▶ EXERCISE PROMPT: Transcribe the whole listing below. Pictures do not go in the copy.

▶ DATA SUPPLIED:

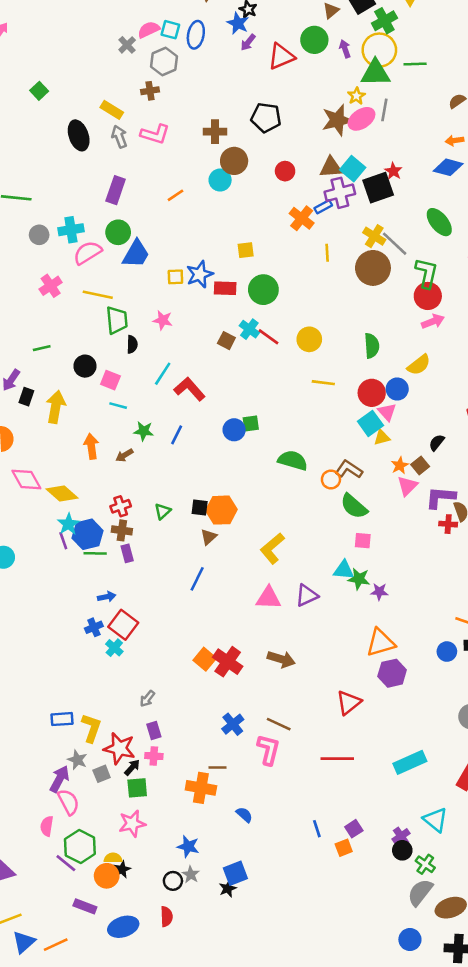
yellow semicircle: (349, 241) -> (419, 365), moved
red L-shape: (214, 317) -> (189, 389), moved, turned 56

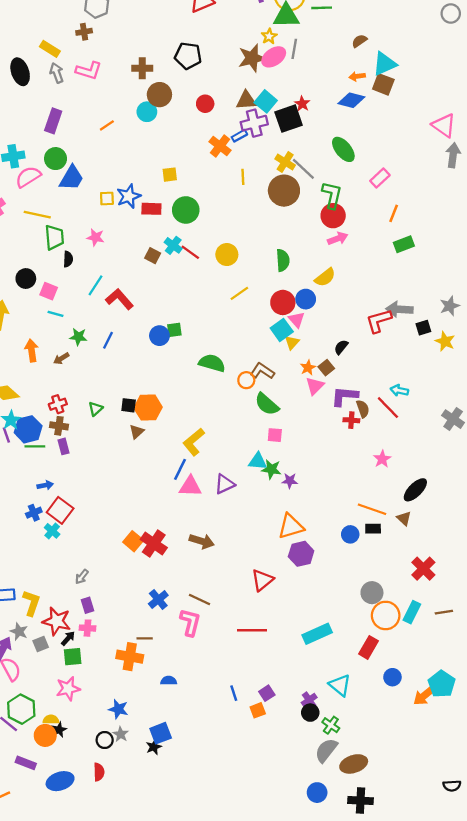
yellow line: (323, 383) -> (239, 293), turned -42
yellow triangle: (382, 437) -> (292, 342), turned -35
blue line: (197, 579) -> (180, 469), moved
blue semicircle: (244, 815) -> (169, 681), turned -42

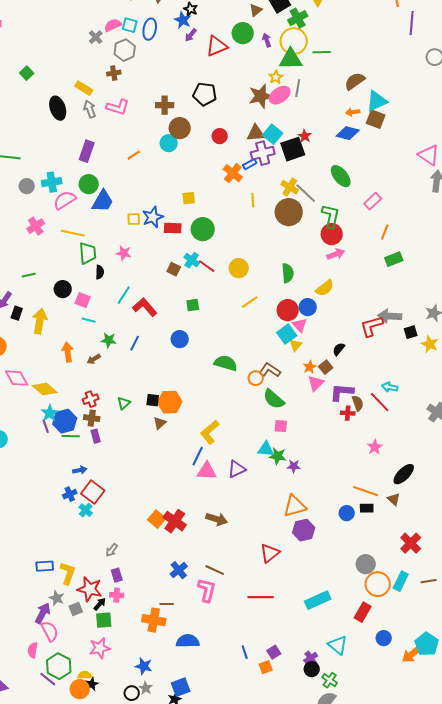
brown semicircle: (359, 41) -> (355, 81), size x1.5
green square: (174, 330) -> (193, 305), moved
blue semicircle: (169, 681) -> (188, 641), size x1.6

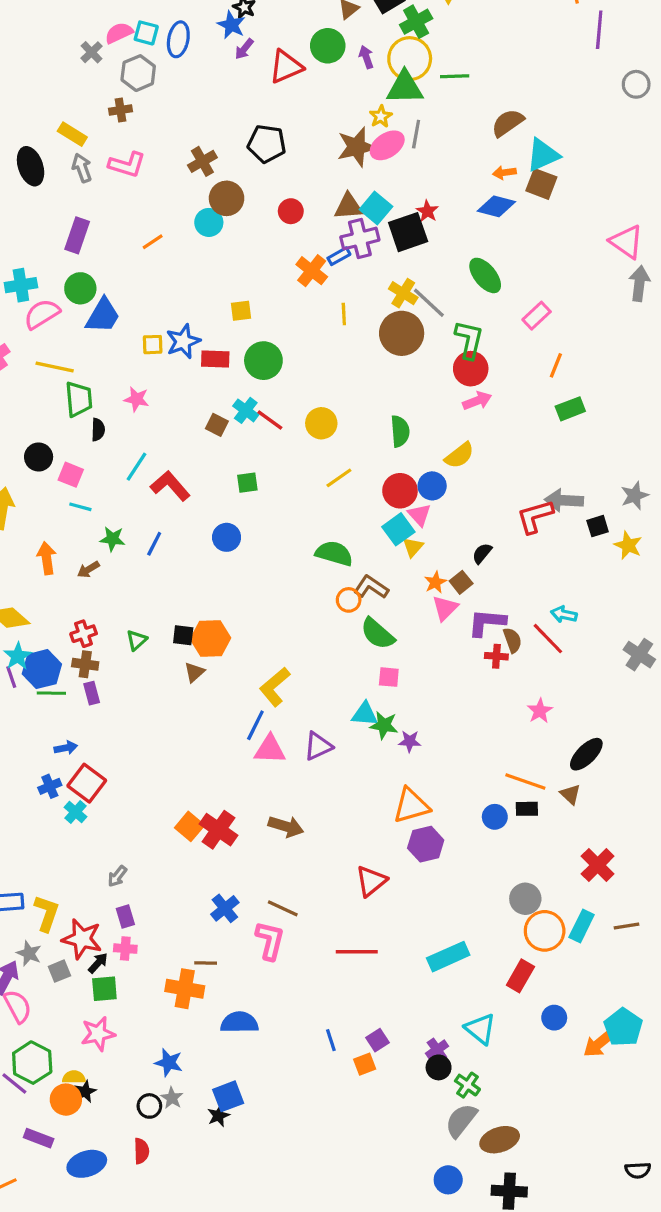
brown cross: (165, 105) -> (202, 161), turned -30
green semicircle: (226, 363) -> (334, 553), moved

▶ FINISHED TASK:
yellow semicircle: (349, 241) -> (419, 365), moved
red L-shape: (214, 317) -> (189, 389), moved, turned 56

yellow line: (323, 383) -> (239, 293), turned -42
yellow triangle: (382, 437) -> (292, 342), turned -35
blue line: (197, 579) -> (180, 469), moved
blue semicircle: (244, 815) -> (169, 681), turned -42

brown semicircle: (359, 41) -> (355, 81), size x1.5
green square: (174, 330) -> (193, 305), moved
blue semicircle: (169, 681) -> (188, 641), size x1.6

brown cross: (165, 105) -> (202, 161), turned -30
green semicircle: (226, 363) -> (334, 553), moved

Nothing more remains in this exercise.